_Description of the task_.
An image-free, verbatim transcription of the records is the expected result.

[Before-and-after object listings]
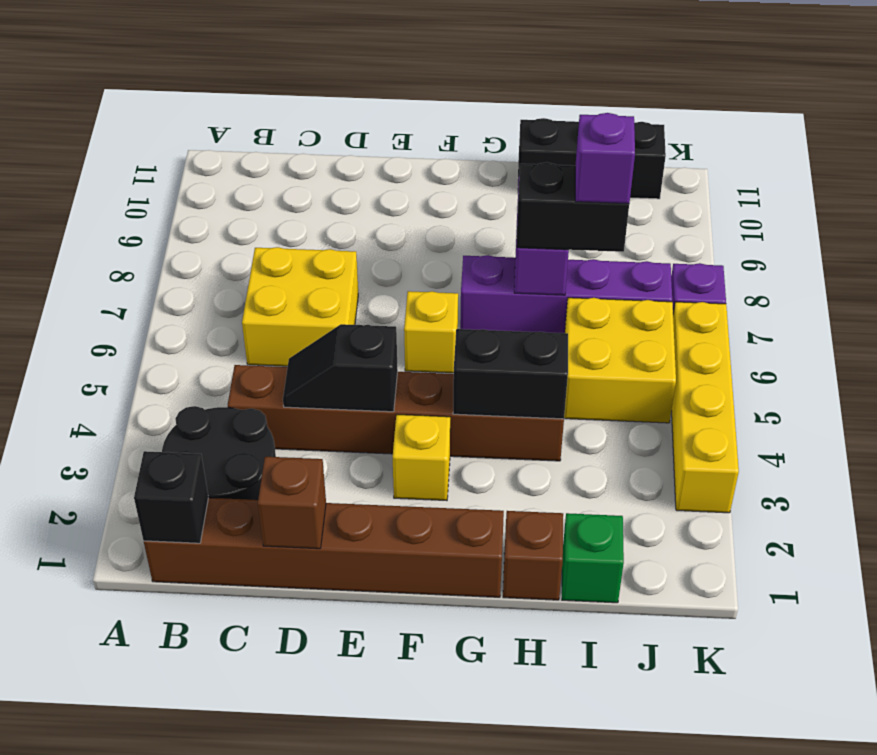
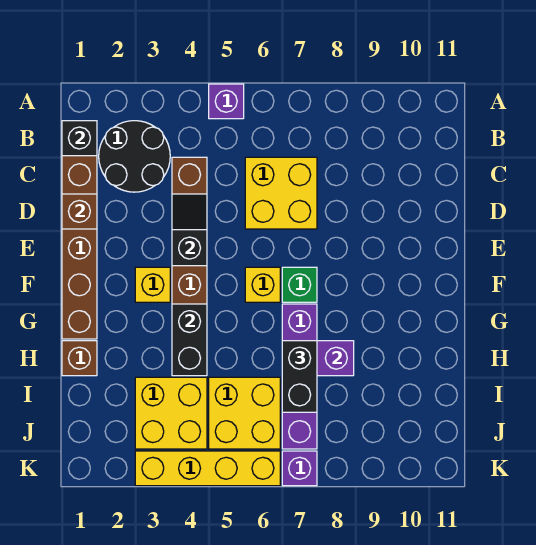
black brick H11:J11 level 1 -> none
green brick I1 level 1 -> green brick F7 level 1
none -> yellow brick I3:J4 level 1
purple brick I7 level 4 -> purple brick A5 level 1

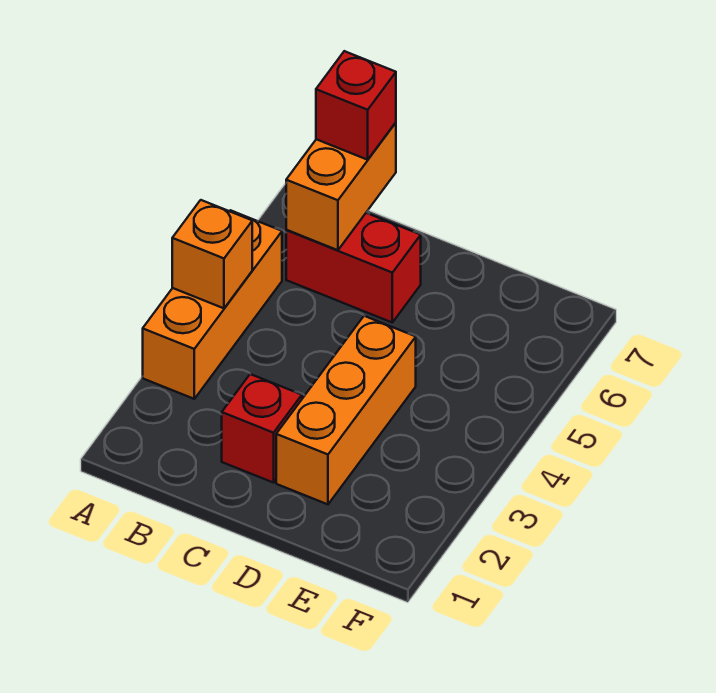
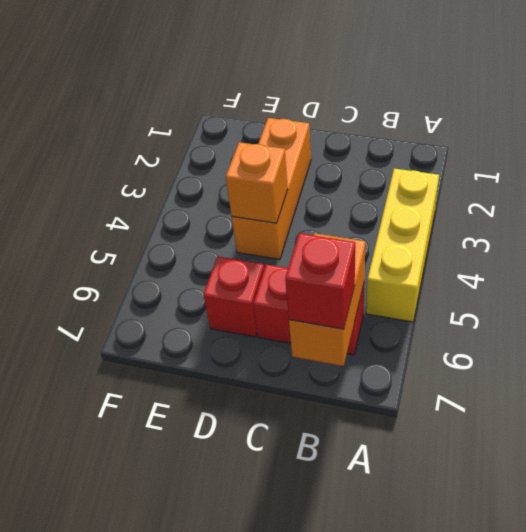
orange brick A3:A5 level 1 -> yellow brick A3:A5 level 1
orange brick A4 level 2 -> orange brick D4 level 2
red brick C2 level 1 -> red brick D6 level 1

_Result of the exercise_.
black brick H11:J11 level 1 -> none
green brick I1 level 1 -> green brick F7 level 1
none -> yellow brick I3:J4 level 1
purple brick I7 level 4 -> purple brick A5 level 1

orange brick A3:A5 level 1 -> yellow brick A3:A5 level 1
orange brick A4 level 2 -> orange brick D4 level 2
red brick C2 level 1 -> red brick D6 level 1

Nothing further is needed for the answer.